• _Task directions_
Check each line of the records below and collect those holding "COIL".

Data excerpts:

* * *

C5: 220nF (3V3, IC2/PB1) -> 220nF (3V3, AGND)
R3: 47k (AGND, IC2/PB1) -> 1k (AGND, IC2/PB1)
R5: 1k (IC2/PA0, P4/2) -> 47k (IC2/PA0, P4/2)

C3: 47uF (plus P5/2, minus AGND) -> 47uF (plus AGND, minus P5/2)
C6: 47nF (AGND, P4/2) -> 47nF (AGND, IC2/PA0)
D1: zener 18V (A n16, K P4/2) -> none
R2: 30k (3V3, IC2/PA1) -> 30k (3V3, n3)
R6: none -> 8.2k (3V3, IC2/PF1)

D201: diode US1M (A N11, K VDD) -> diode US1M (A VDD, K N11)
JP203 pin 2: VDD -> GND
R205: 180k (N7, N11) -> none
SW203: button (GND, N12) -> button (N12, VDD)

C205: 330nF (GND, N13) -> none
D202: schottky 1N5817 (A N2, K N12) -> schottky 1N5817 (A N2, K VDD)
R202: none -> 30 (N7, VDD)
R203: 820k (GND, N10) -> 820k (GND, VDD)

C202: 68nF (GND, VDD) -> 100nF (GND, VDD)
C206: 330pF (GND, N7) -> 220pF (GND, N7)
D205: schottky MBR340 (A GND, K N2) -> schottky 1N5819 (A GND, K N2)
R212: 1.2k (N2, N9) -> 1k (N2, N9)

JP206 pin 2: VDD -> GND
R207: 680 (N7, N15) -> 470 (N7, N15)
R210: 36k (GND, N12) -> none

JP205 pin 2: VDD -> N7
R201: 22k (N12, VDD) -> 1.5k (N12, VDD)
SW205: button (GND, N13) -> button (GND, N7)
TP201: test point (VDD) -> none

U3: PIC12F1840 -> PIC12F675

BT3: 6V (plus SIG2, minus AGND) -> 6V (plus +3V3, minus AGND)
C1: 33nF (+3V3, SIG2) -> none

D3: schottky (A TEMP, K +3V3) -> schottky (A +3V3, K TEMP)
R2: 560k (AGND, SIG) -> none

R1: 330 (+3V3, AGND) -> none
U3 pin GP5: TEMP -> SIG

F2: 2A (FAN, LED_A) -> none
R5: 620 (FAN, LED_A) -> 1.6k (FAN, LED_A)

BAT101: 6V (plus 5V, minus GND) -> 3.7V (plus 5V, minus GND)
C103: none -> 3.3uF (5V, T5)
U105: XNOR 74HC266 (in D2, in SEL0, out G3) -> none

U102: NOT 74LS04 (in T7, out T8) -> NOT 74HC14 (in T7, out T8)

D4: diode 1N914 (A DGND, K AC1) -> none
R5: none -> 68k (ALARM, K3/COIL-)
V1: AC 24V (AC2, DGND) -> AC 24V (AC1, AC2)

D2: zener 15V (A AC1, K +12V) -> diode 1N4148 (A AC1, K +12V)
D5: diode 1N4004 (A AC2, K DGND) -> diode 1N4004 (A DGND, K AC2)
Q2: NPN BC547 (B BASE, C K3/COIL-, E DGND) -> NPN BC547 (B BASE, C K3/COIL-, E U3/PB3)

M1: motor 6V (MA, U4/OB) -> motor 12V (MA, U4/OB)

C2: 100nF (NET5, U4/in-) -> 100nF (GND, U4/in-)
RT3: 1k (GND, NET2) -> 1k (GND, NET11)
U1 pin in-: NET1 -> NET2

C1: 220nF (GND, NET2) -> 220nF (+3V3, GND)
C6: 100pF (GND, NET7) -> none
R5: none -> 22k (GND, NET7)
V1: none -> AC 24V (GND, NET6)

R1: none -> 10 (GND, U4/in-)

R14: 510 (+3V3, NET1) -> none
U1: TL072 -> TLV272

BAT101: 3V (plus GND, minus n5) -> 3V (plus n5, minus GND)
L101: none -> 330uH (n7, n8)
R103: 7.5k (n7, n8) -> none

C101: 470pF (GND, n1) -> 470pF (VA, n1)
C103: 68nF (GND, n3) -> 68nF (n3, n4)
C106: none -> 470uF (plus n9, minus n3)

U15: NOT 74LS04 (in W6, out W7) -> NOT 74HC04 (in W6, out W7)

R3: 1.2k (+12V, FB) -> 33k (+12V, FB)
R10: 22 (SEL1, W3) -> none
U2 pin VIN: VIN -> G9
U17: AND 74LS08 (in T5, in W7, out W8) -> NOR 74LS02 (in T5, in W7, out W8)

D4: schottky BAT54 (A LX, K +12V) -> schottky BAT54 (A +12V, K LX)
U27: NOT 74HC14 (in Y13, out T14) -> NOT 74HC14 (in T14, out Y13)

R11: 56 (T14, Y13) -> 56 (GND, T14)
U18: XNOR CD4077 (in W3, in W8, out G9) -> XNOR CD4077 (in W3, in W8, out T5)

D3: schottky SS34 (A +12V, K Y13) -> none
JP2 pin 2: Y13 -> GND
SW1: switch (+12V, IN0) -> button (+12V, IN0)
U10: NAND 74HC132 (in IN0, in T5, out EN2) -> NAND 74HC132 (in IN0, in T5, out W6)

* * *

• _Completed task_
R5: none -> 68k (ALARM, K3/COIL-)
Q2: NPN BC547 (B BASE, C K3/COIL-, E DGND) -> NPN BC547 (B BASE, C K3/COIL-, E U3/PB3)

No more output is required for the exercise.